Exercise →
In the records below, find the line that contains "building: none -> [123,169,232,277]". Retype that line and all the lines after it through the end, leaving out the pictures.

[Input for this task — start]

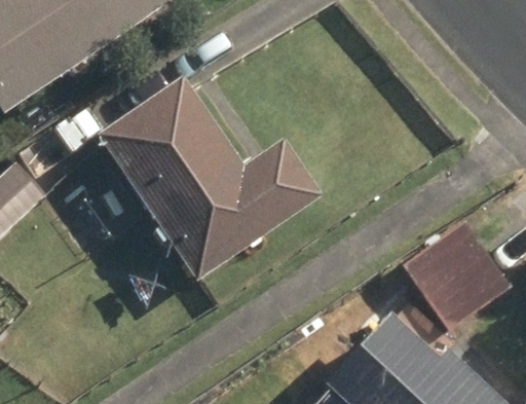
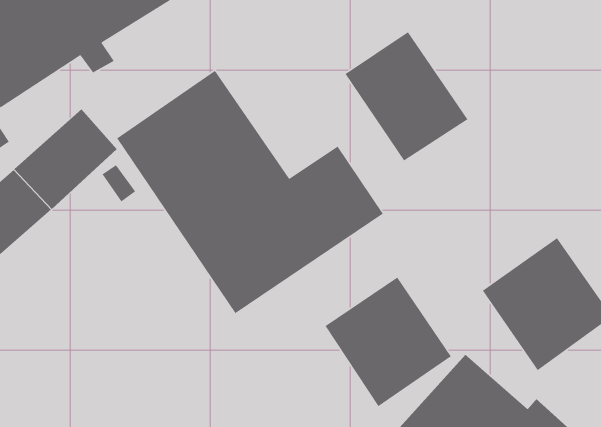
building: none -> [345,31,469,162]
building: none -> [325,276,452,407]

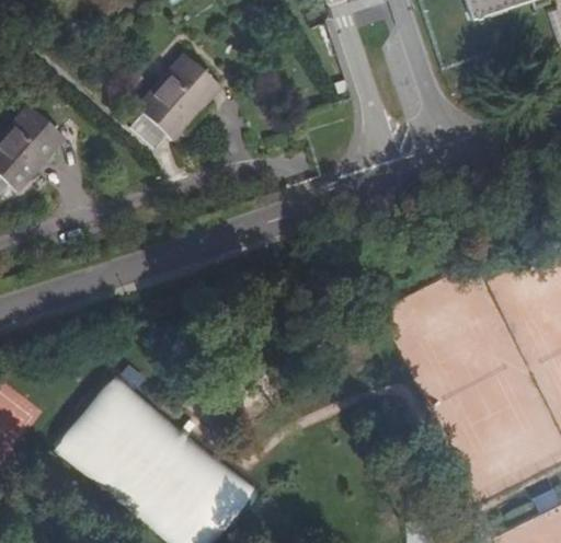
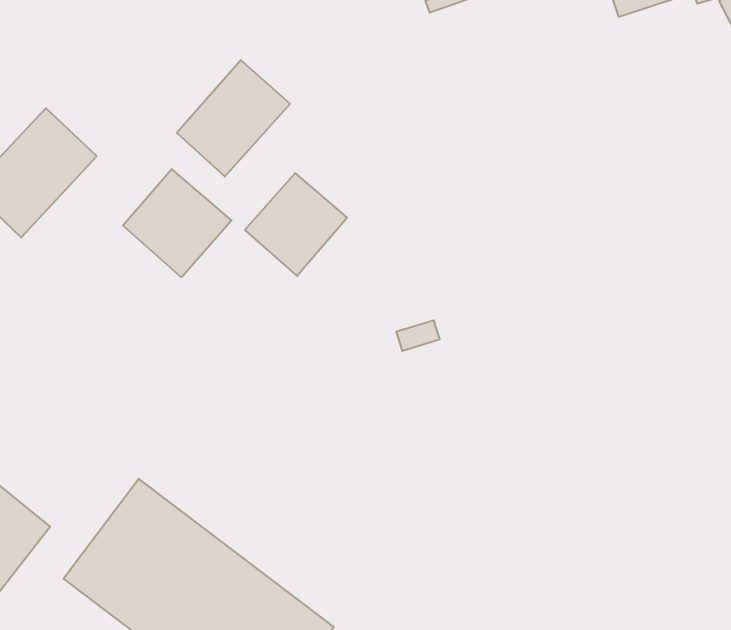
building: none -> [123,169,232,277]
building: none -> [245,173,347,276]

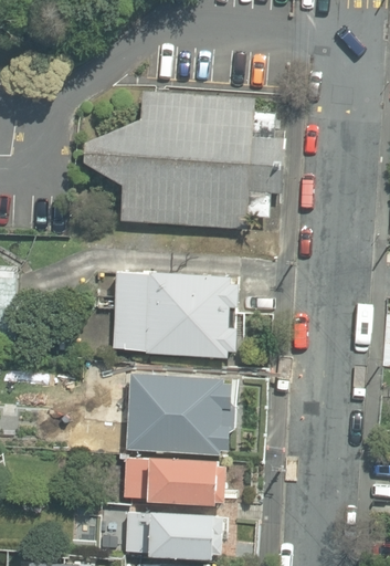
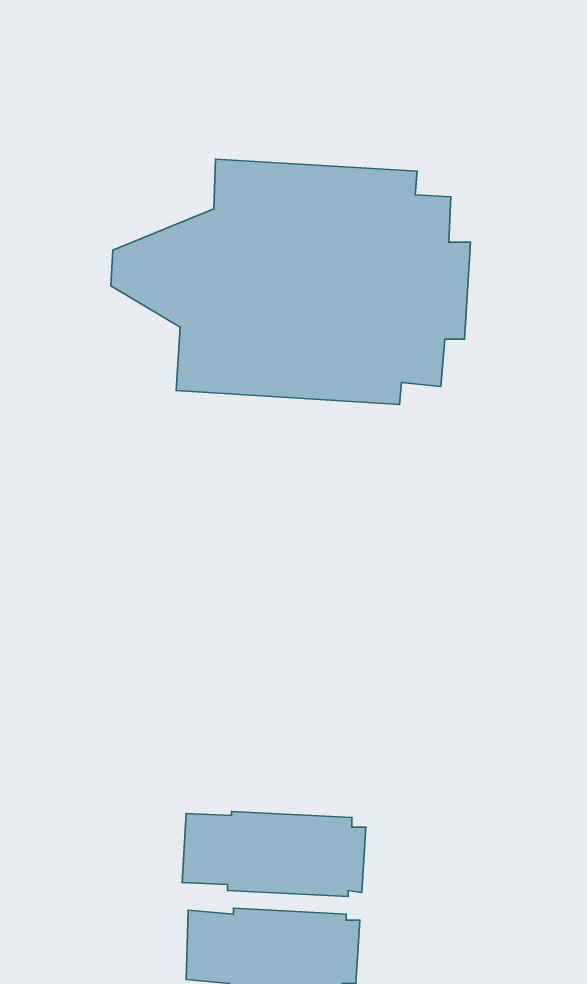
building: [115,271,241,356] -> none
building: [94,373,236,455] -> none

[Input for this task — finish]

Exercise output →
building: none -> [123,169,232,277]
building: none -> [245,173,347,276]

building: [115,271,241,356] -> none
building: [94,373,236,455] -> none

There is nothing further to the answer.